STATED TASK ▸ Return every line of the data below verbatim, leaving out the picture.
## Start
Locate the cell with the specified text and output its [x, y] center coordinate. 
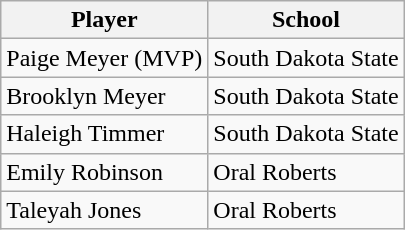
Taleyah Jones [104, 210]
Player [104, 20]
Haleigh Timmer [104, 134]
Brooklyn Meyer [104, 96]
Emily Robinson [104, 172]
School [306, 20]
Paige Meyer (MVP) [104, 58]
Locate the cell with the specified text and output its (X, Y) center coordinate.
## End
TASK OUTPUT ▸
Locate the cell with the specified text and output its [x, y] center coordinate. 
Taleyah Jones [104, 210]
Player [104, 20]
Haleigh Timmer [104, 134]
Brooklyn Meyer [104, 96]
Emily Robinson [104, 172]
School [306, 20]
Paige Meyer (MVP) [104, 58]
Locate the cell with the specified text and output its (X, Y) center coordinate.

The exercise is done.